:: Record extracts
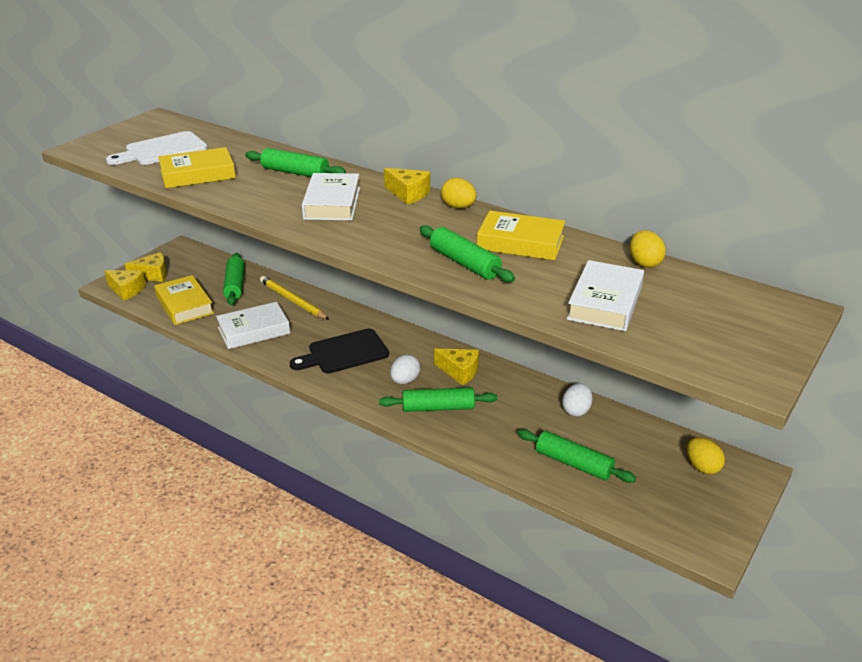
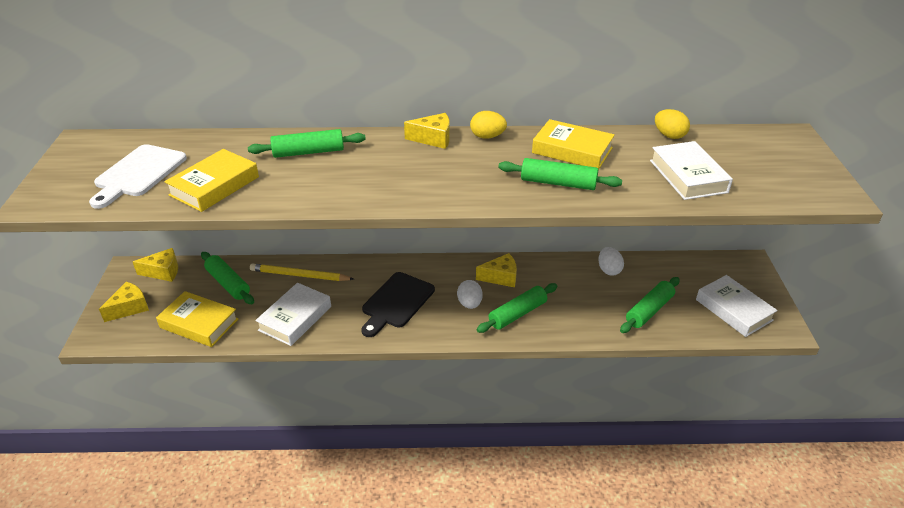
camera: 35 degrees left, 5 degrees up
(127, 290) = (119, 335): yellow cheese -> yellow cheese (163, 272)
(332, 203) = (383, 170): white book -> white book (733, 310)
(520, 242) = (572, 150): yellow book -> yellow book turned 45 degrees clockwise
(573, 463) = (649, 310): green rolling pin -> green rolling pin turned 45 degrees counterclockwise
(702, 467) = (720, 273): yellow egg -> none

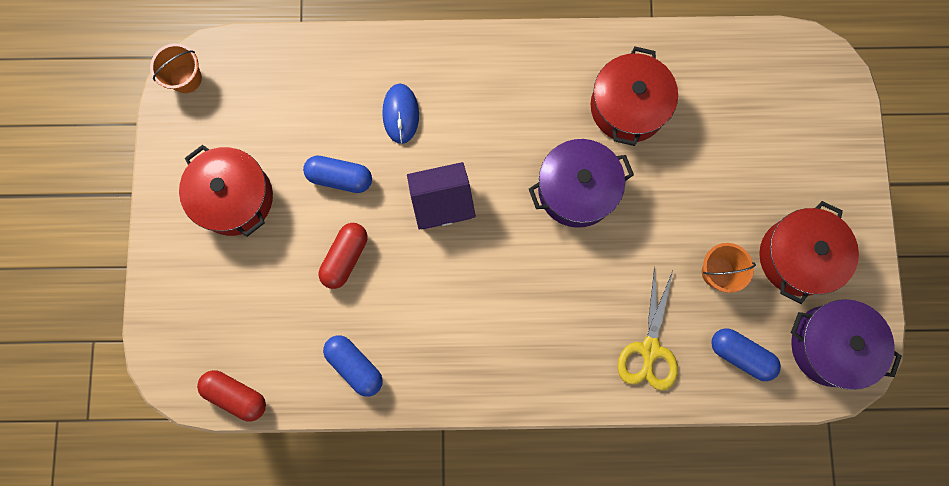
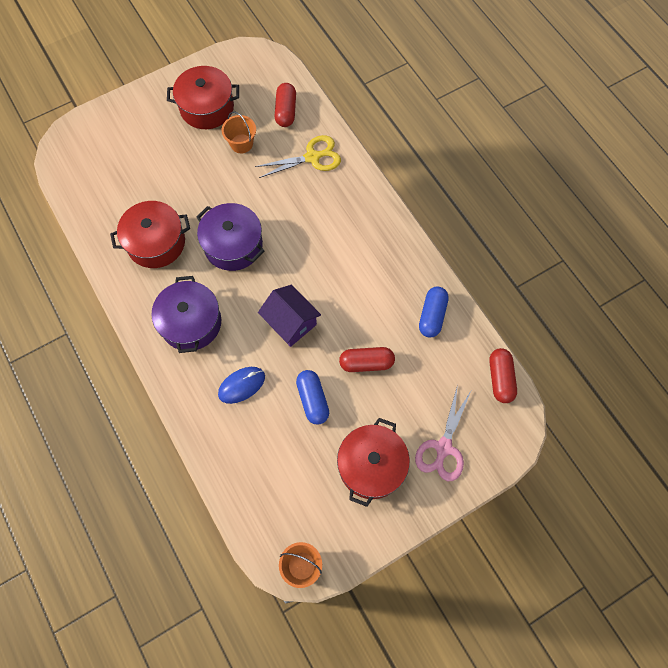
camera: 120 degrees left, 10 degrees down
(204, 283) = (443, 447): none -> pink scissors
(740, 355) = (286, 111): blue capsule -> red capsule
(830, 345) = (252, 71): purple pot -> purple pot (191, 323)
::::
Work to complete: Nothing but a number should be given: the count of lines in the material where the string "book" occurs.

Task answer: 2